WRITTEN REQUEST:
Copy the stretch from the start of the records through the line that contains "4 (34, 172)", changing every "K. S. Chithra" to "K. S. Chitra" and keeping all else the same.

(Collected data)
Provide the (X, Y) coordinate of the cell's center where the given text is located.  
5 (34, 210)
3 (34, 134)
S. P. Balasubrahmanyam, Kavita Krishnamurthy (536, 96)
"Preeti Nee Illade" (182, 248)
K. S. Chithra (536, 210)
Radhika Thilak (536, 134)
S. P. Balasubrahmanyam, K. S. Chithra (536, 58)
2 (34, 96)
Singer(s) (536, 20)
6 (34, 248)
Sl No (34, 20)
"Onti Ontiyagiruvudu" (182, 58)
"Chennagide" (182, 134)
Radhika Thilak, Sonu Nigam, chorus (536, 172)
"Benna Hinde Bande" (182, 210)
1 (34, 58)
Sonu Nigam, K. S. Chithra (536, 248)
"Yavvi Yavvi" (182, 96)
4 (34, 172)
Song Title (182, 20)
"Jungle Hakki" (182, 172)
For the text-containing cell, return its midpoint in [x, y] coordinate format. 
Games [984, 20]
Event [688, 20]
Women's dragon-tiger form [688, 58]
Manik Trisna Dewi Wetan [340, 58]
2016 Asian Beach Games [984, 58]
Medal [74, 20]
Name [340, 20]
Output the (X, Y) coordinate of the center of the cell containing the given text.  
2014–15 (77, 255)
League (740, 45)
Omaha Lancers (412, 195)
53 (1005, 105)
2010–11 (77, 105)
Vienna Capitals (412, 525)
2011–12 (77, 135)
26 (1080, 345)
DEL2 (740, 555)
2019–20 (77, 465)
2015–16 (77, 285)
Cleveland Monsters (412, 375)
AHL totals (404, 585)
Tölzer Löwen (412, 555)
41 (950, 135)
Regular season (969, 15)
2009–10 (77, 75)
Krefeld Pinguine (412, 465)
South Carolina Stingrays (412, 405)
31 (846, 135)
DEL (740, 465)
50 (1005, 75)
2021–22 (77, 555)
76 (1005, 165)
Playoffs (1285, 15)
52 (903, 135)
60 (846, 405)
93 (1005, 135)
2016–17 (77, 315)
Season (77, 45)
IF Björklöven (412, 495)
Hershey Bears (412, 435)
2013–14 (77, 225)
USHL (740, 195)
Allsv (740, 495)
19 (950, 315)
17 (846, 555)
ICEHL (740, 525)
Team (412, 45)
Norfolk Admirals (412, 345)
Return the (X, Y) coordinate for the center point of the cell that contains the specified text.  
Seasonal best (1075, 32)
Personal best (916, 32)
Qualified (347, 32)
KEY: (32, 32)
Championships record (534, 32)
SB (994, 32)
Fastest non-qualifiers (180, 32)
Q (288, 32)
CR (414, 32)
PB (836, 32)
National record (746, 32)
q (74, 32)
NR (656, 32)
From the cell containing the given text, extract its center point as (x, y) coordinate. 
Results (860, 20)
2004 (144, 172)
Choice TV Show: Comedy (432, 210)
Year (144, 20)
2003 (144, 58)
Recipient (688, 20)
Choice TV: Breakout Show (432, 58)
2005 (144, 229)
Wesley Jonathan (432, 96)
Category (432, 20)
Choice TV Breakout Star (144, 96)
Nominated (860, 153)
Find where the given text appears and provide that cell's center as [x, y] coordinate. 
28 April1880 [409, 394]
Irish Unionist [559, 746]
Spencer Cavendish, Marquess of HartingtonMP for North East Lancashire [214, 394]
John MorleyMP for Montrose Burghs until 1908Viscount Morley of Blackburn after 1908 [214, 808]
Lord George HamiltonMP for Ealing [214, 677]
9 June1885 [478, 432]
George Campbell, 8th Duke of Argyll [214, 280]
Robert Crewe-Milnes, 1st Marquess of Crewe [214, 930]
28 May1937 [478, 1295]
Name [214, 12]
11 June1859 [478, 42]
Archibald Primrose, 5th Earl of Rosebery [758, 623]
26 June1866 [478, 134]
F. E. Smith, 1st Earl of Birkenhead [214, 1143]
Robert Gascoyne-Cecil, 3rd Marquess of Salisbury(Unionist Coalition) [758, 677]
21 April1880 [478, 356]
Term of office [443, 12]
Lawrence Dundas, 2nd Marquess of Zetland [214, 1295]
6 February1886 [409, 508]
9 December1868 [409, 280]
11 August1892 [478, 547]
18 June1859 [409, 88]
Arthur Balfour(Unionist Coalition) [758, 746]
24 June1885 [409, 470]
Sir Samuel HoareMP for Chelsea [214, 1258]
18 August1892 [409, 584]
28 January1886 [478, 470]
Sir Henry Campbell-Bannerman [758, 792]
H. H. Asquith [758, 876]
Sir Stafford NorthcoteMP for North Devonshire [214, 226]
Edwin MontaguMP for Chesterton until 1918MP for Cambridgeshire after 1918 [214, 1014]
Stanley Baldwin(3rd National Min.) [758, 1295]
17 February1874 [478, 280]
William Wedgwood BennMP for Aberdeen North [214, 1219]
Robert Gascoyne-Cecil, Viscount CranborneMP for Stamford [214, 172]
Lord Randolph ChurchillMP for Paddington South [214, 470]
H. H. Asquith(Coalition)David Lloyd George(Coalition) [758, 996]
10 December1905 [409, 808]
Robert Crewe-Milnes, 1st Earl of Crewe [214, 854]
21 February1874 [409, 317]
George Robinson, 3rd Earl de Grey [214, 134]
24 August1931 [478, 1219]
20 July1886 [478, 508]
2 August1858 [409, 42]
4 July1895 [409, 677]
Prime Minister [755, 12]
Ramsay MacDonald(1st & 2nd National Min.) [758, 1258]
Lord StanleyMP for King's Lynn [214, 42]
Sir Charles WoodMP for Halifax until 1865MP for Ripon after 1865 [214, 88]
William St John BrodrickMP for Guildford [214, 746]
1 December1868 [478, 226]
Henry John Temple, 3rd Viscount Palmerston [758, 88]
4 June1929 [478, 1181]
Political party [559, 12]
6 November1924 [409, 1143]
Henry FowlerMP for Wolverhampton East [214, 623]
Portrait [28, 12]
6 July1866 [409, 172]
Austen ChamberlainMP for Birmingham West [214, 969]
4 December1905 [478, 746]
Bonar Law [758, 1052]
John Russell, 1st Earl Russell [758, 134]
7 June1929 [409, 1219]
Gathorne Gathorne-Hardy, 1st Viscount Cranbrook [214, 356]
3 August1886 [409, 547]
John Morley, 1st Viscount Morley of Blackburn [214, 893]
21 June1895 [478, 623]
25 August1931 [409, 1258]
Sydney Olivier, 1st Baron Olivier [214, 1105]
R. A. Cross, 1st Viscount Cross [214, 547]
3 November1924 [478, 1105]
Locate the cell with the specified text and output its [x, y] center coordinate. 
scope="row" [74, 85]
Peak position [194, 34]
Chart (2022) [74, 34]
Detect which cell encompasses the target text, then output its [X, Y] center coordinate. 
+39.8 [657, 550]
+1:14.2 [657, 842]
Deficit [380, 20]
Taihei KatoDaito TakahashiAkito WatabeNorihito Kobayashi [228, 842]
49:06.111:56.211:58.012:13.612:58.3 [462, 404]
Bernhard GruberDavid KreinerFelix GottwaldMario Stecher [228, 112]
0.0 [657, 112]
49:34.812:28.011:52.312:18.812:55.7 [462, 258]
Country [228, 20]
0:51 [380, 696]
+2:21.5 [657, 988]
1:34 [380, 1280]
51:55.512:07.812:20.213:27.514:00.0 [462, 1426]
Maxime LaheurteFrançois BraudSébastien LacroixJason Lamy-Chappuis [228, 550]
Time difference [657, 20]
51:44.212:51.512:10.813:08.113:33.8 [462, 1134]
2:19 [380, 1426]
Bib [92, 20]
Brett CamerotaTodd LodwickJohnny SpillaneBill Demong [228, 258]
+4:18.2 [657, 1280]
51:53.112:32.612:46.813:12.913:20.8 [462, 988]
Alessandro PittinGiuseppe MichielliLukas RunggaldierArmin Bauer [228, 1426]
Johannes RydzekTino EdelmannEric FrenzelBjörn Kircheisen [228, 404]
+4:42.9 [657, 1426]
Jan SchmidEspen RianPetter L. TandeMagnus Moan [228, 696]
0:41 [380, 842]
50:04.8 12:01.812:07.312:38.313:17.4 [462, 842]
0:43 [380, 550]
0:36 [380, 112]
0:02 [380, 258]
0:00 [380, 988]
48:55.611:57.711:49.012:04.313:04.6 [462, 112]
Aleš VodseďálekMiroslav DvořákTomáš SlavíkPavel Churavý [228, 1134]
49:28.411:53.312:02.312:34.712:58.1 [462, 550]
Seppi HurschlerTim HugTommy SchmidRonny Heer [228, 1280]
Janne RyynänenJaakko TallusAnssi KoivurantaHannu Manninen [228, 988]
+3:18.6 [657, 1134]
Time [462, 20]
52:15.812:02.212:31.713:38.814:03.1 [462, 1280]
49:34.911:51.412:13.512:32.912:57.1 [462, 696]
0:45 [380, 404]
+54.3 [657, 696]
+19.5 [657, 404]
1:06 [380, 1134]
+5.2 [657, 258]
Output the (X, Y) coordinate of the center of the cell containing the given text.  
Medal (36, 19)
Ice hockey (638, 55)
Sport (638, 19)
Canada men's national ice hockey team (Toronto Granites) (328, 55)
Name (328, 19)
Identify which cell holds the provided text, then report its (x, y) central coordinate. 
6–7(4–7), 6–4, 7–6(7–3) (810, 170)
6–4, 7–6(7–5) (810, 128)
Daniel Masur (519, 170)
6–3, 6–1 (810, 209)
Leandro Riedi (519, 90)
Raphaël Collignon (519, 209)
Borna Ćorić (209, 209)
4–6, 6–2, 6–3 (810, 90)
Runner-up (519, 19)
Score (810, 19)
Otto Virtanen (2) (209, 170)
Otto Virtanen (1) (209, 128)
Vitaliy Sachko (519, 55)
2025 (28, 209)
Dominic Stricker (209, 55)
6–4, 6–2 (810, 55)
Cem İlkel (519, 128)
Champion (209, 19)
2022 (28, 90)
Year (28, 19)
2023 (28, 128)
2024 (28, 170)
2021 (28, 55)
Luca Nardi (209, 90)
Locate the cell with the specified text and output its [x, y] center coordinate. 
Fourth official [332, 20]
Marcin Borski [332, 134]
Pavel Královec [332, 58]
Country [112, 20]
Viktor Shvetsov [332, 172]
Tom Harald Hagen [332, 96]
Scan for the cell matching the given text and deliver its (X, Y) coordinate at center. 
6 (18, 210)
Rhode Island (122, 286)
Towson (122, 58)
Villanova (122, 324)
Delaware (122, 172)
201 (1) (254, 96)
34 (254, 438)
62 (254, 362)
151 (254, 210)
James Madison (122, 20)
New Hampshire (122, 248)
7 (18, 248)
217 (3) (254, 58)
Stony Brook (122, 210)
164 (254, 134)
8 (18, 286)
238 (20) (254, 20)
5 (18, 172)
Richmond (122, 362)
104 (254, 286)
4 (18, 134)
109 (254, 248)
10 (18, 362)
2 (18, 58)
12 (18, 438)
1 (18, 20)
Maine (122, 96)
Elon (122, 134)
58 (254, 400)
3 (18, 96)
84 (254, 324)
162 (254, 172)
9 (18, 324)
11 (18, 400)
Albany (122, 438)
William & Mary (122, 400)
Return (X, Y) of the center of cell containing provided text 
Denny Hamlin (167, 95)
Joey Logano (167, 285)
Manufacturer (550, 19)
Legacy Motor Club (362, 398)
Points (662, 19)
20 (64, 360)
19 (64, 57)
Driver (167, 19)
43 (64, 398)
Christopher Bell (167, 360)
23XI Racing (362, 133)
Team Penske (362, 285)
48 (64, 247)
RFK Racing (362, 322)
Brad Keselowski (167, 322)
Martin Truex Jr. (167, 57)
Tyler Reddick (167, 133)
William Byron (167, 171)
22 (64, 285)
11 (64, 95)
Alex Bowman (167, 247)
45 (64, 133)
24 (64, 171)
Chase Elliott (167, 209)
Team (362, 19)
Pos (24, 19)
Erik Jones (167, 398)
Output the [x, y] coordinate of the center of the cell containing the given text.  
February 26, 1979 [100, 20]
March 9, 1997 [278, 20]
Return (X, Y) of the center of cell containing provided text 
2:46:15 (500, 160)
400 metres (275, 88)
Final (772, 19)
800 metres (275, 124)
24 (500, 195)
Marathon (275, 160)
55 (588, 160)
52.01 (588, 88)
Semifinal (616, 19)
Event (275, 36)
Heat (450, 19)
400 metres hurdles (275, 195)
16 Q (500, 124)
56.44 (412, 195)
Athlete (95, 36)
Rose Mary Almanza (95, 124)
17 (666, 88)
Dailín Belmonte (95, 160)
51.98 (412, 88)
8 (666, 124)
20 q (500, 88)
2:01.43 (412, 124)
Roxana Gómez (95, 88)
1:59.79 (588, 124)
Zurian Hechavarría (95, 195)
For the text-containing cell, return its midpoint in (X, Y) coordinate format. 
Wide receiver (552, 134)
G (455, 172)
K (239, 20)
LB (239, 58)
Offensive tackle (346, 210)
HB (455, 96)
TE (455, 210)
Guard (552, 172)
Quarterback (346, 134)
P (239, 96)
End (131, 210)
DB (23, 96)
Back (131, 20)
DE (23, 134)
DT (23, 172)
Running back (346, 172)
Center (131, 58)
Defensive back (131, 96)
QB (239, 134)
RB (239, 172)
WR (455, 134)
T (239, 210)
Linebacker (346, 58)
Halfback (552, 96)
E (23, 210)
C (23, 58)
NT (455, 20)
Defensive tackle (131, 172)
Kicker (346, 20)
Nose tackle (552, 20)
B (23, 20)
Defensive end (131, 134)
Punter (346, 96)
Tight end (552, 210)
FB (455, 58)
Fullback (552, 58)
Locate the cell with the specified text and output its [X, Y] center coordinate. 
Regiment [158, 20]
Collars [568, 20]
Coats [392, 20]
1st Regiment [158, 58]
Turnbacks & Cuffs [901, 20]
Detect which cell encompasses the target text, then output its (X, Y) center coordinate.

SOLUTION:
Provide the (X, Y) coordinate of the cell's center where the given text is located.  
5 (34, 210)
3 (34, 134)
S. P. Balasubrahmanyam, Kavita Krishnamurthy (536, 96)
"Preeti Nee Illade" (182, 248)
K. S. Chitra (536, 210)
Radhika Thilak (536, 134)
S. P. Balasubrahmanyam, K. S. Chitra (536, 58)
2 (34, 96)
Singer(s) (536, 20)
6 (34, 248)
Sl No (34, 20)
"Onti Ontiyagiruvudu" (182, 58)
"Chennagide" (182, 134)
Radhika Thilak, Sonu Nigam, chorus (536, 172)
"Benna Hinde Bande" (182, 210)
1 (34, 58)
Sonu Nigam, K. S. Chitra (536, 248)
"Yavvi Yavvi" (182, 96)
4 (34, 172)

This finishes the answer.